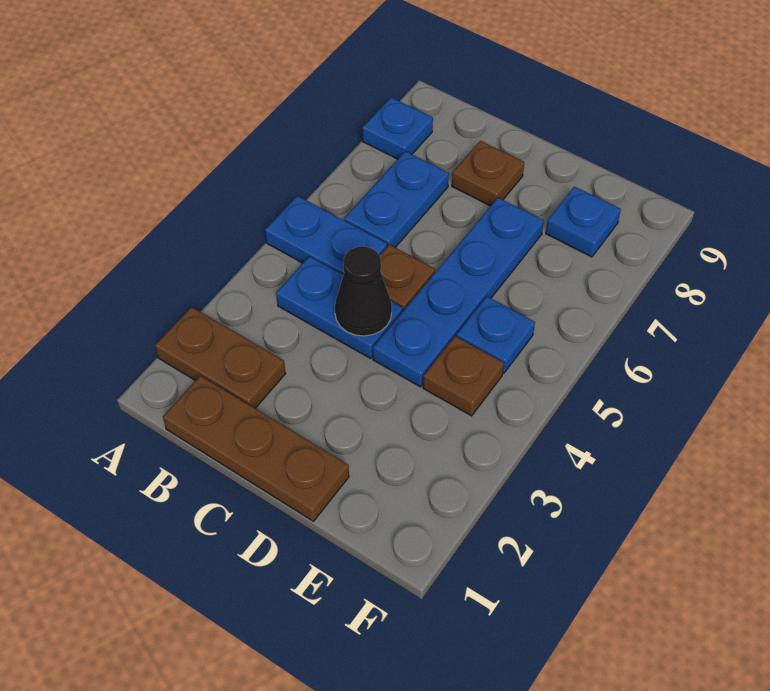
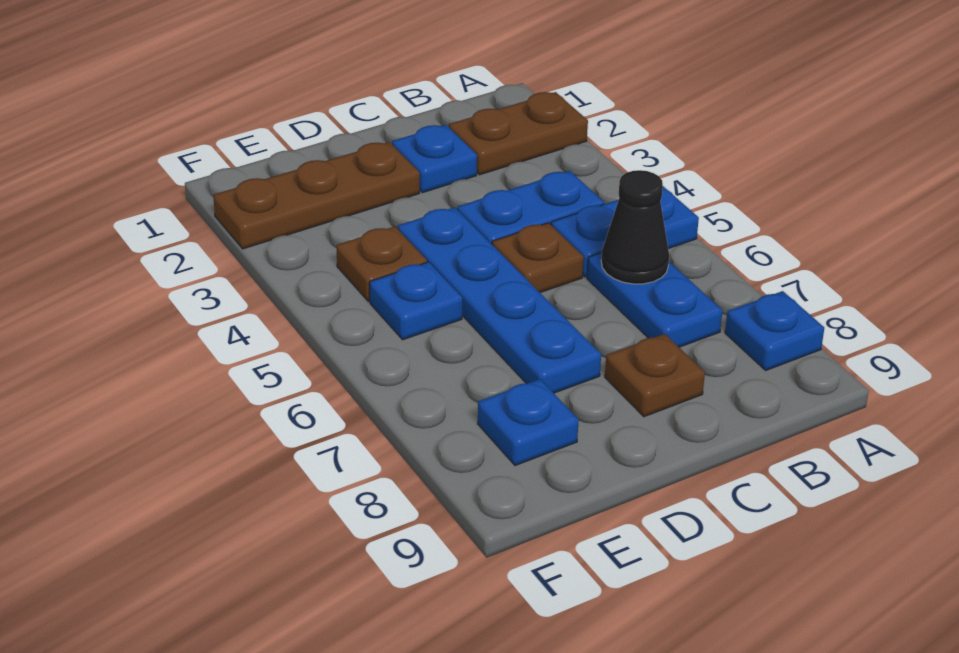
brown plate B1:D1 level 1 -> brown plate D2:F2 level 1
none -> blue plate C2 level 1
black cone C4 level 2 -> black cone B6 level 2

---

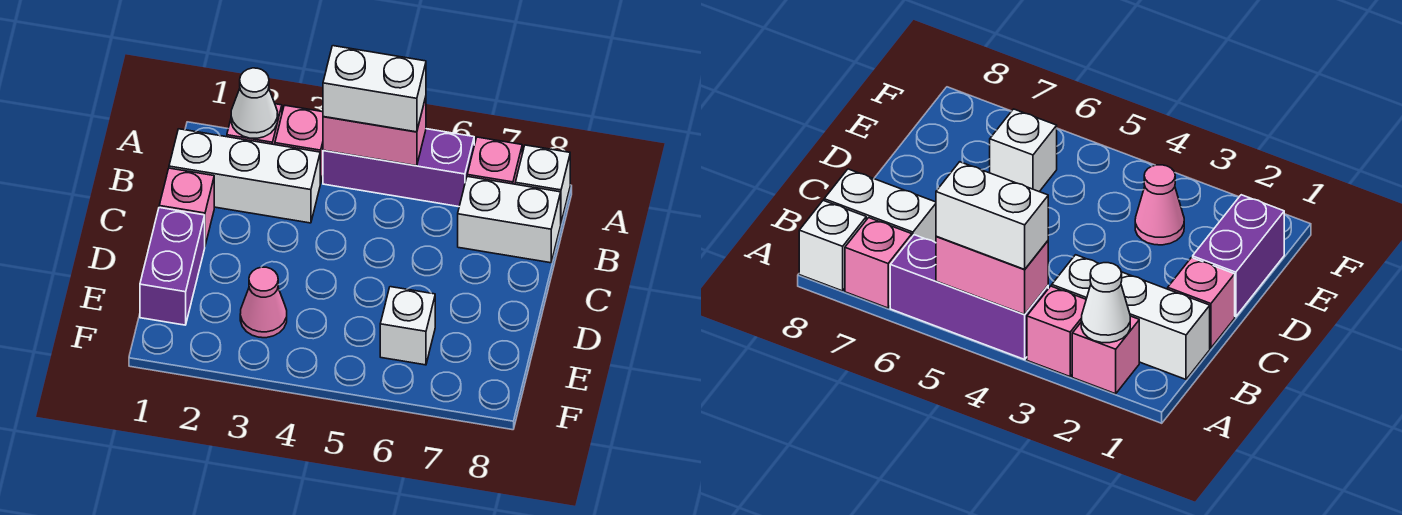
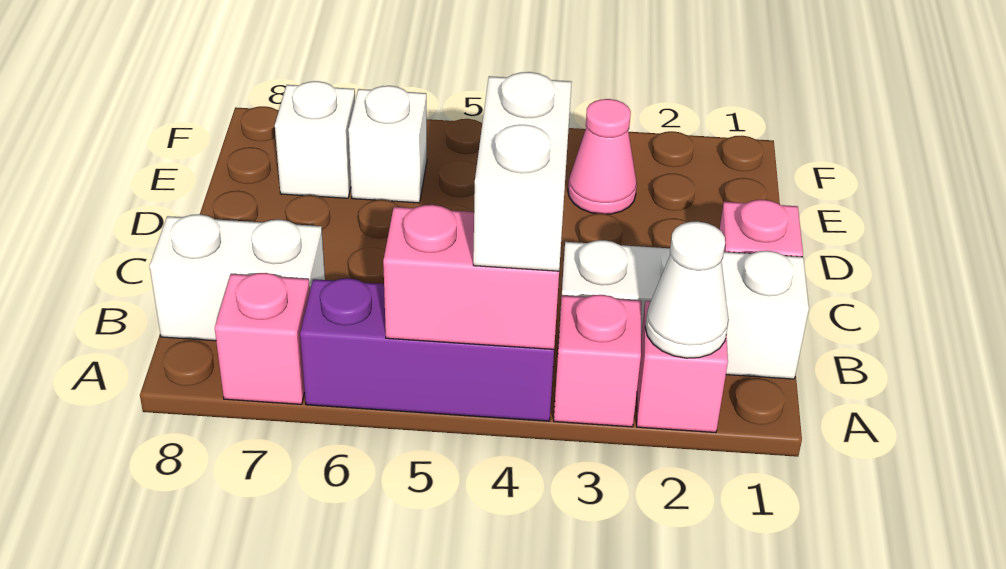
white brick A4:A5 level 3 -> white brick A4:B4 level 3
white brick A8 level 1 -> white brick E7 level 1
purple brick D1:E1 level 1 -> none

* * *

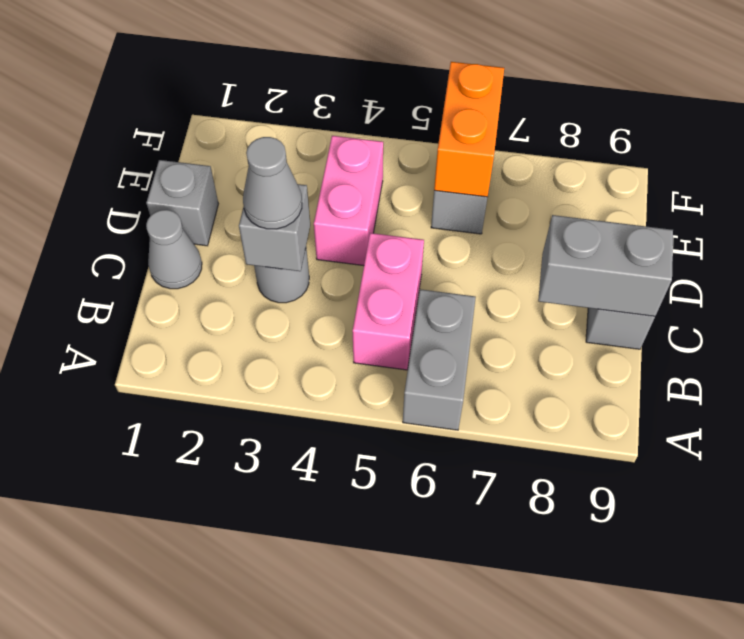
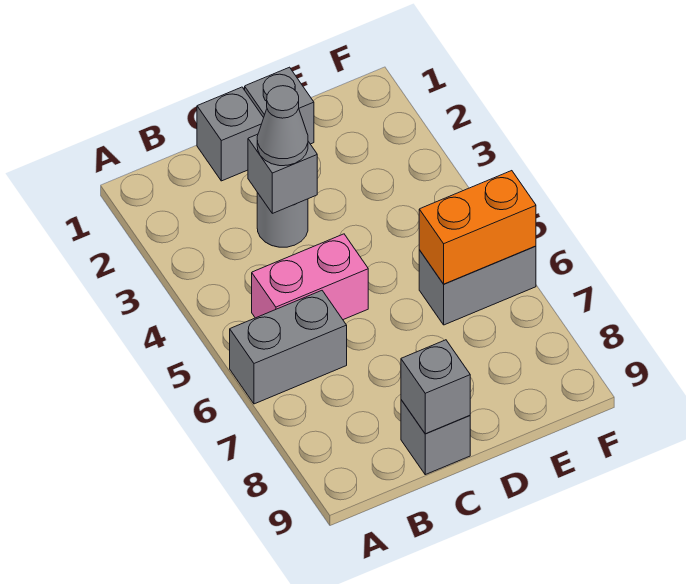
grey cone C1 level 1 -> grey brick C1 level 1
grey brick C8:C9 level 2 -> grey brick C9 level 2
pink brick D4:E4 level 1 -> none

WORK TO BE COMPLETED: Could you repeat exactly the lines above from the line with "none -> blue plate C2 level 1" up to and including the line with "black cone C4", and only those?

TASK RESPONSE:
none -> blue plate C2 level 1
black cone C4 level 2 -> black cone B6 level 2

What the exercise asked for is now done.